[Spatial reasoning data]
• • • •

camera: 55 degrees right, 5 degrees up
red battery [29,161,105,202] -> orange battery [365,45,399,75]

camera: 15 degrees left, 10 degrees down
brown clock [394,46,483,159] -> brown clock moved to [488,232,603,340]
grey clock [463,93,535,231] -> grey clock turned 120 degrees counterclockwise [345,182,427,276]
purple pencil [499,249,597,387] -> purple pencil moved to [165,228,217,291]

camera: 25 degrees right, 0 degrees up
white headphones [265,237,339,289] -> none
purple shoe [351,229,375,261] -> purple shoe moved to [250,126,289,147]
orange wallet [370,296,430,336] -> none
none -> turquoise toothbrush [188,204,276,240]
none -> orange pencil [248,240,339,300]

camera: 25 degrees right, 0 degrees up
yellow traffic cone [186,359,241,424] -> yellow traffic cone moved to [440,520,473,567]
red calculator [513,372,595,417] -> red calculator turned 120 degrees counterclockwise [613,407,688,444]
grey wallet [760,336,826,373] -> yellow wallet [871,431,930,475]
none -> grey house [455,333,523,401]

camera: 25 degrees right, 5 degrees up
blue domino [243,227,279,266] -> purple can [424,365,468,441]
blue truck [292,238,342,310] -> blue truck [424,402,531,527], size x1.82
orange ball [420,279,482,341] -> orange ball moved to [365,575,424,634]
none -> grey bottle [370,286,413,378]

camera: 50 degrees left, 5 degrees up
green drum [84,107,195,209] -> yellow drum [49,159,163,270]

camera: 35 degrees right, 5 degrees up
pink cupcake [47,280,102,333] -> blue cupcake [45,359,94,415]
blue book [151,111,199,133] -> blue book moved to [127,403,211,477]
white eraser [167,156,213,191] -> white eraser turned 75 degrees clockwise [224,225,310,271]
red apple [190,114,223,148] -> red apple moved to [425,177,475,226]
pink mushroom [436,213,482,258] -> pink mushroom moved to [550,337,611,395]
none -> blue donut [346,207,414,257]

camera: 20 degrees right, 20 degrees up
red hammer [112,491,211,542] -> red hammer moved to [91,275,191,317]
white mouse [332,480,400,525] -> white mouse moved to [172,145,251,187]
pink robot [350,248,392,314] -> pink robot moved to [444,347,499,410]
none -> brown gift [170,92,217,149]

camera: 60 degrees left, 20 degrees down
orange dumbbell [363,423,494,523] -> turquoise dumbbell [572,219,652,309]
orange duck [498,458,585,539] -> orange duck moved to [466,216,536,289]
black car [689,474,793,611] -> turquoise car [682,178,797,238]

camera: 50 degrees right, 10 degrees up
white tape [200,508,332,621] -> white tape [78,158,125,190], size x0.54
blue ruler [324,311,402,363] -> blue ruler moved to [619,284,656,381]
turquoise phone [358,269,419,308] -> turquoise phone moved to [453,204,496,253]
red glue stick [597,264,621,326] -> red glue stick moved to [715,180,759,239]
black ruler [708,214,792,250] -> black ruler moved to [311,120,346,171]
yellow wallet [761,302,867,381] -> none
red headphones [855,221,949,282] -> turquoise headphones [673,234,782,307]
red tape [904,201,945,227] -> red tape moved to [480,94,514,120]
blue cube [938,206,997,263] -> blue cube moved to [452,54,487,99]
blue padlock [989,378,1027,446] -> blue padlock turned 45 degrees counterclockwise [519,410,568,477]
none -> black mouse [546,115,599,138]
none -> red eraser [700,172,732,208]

• • • •

• [Exercise details]:
Copy every line from the data that includes the string "white".

• [Final answer]:
white headphones [265,237,339,289] -> none
white eraser [167,156,213,191] -> white eraser turned 75 degrees clockwise [224,225,310,271]
white mouse [332,480,400,525] -> white mouse moved to [172,145,251,187]
white tape [200,508,332,621] -> white tape [78,158,125,190], size x0.54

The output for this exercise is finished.